WHAT IS REQUIRED
Determine how many lines in the records that follow hold the string "green". Only that number should be returned.

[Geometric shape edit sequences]
● ● ● ●

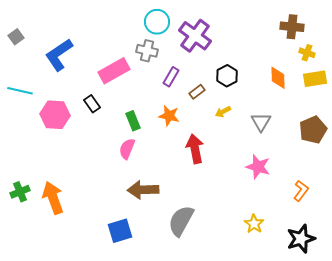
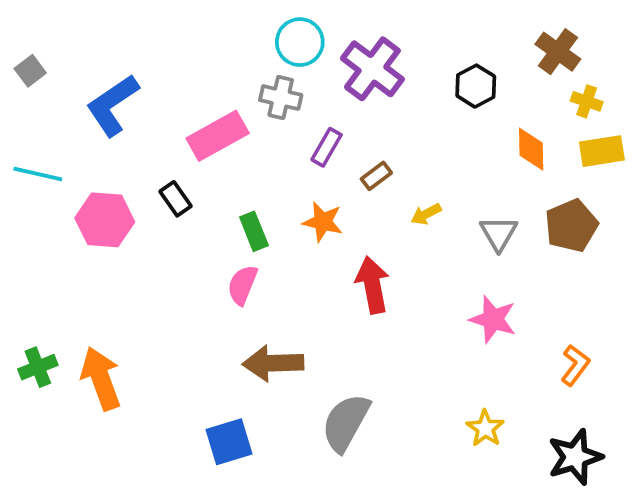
brown cross: (292, 27) -> (558, 52), turned 30
black hexagon: (227, 76) -> (476, 86), moved
brown pentagon: (313, 130) -> (571, 226), moved

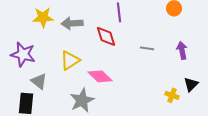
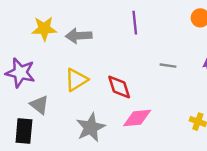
red diamond: (106, 36) -> (119, 87), moved
pink diamond: (100, 76) -> (137, 118), moved, turned -50

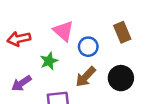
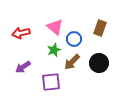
brown rectangle: (122, 32) -> (100, 28), turned 42
green star: (49, 61) -> (54, 50), moved

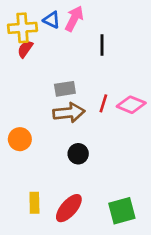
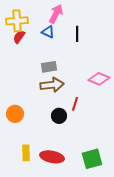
blue triangle: (52, 20) -> (48, 32), moved
red line: (103, 103) -> (75, 104), moved
orange circle: (20, 139) -> (15, 114), moved
red ellipse: (69, 208) -> (52, 157), turned 60

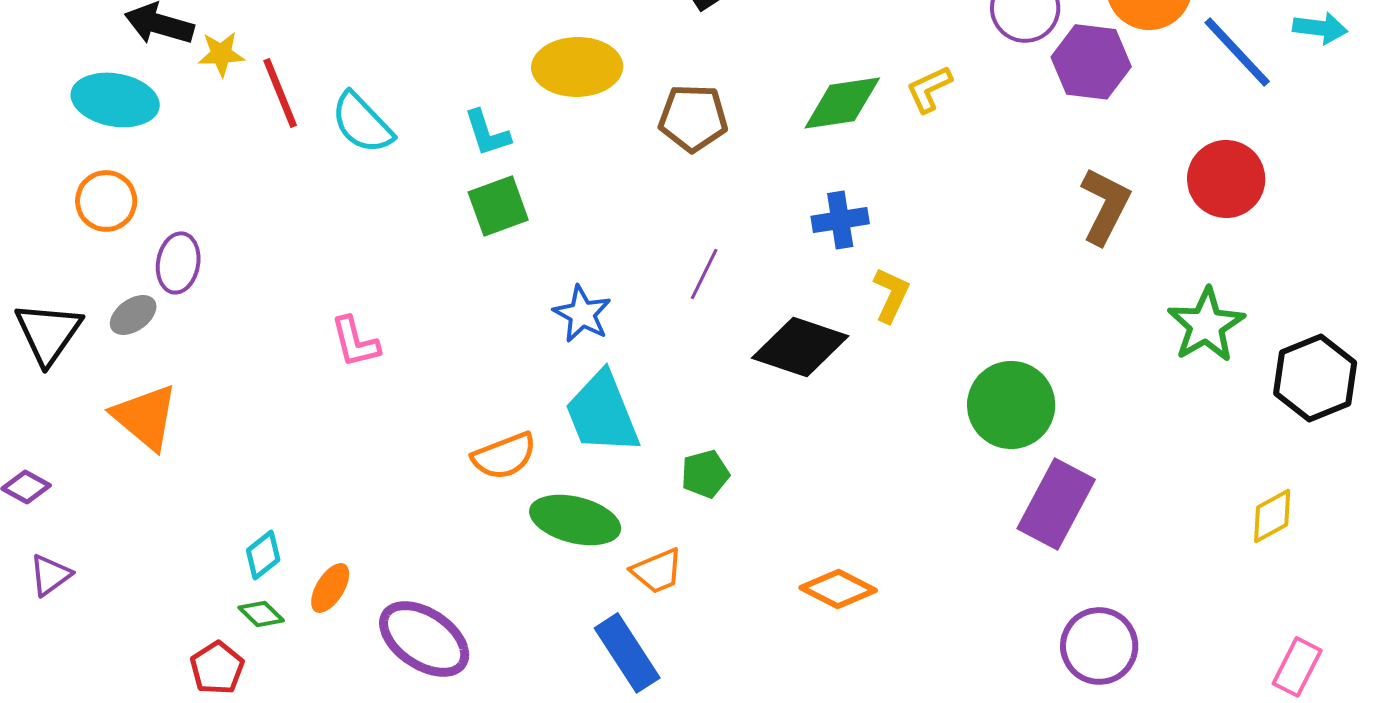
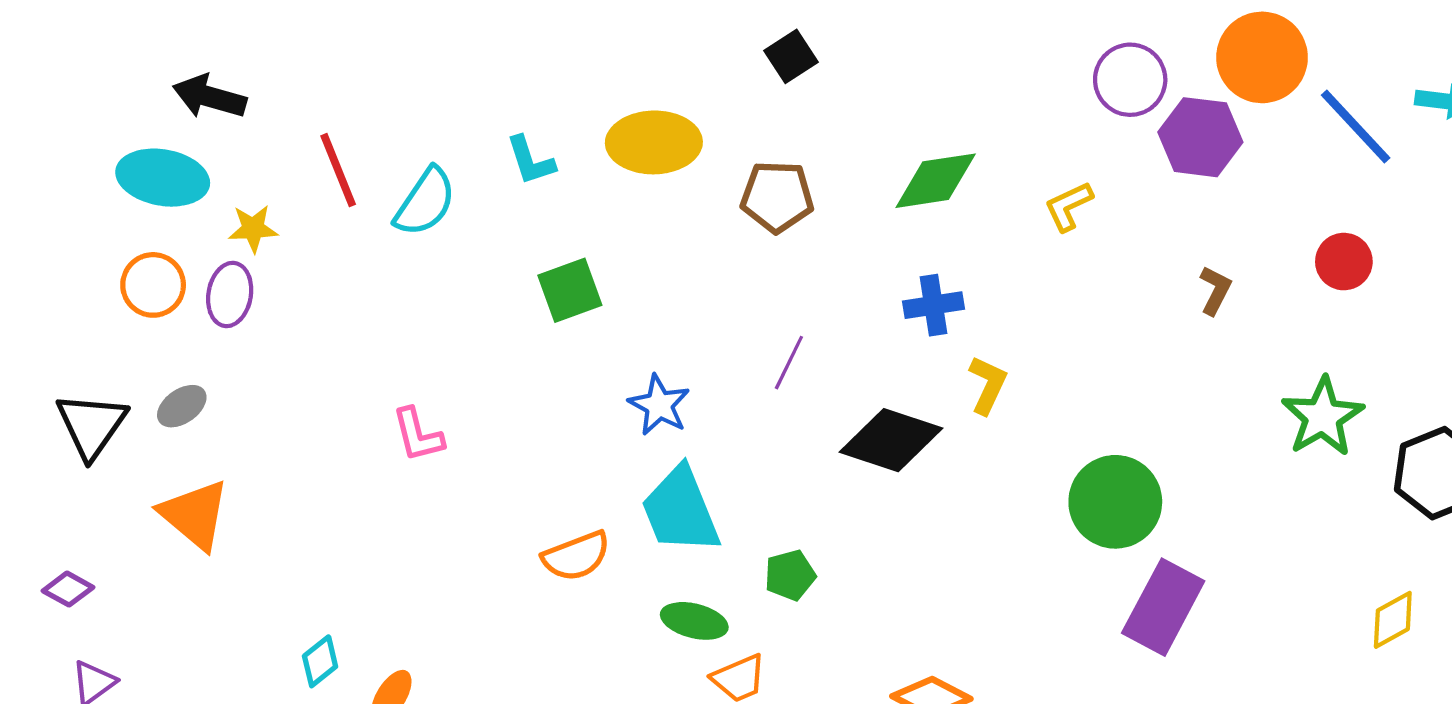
yellow star: (221, 54) -> (253, 229), moved
yellow L-shape: (929, 89) -> (1069, 206), moved
cyan semicircle: (362, 123) -> (425, 202), turned -102
cyan L-shape: (487, 133) -> (531, 161), moved
red circle: (1226, 179) -> (1344, 262), size x0.7
brown L-shape: (1105, 206) -> (1215, 290), size x0.6
purple ellipse: (178, 263) -> (230, 295), moved
green ellipse: (575, 520) -> (694, 621), moved, size x0.7

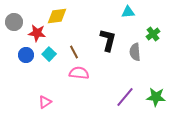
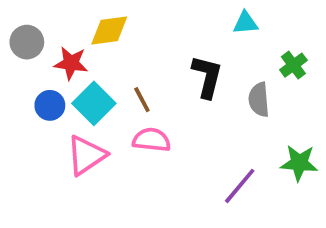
cyan square: (49, 54) -> (94, 103), size x1.5
green star: (156, 97) -> (299, 163), moved
pink triangle: (45, 102) -> (86, 155), moved, size x1.6

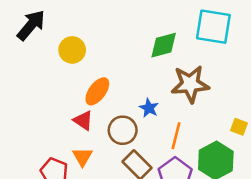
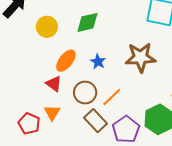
green diamond: (164, 45) -> (87, 22), moved
blue star: (149, 108) -> (98, 62), moved
orange line: (176, 136) -> (112, 97), moved, turned 30

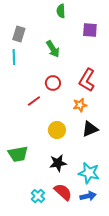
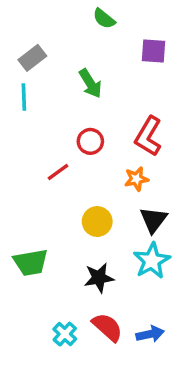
green semicircle: (61, 11) -> (104, 19), turned -48
gray rectangle: (19, 34) -> (32, 58), turned 35
black triangle: (90, 129) -> (153, 220), turned -30
cyan star: (89, 173) -> (152, 261), moved, turned 30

● ● ● ●

TASK RESPONSE
5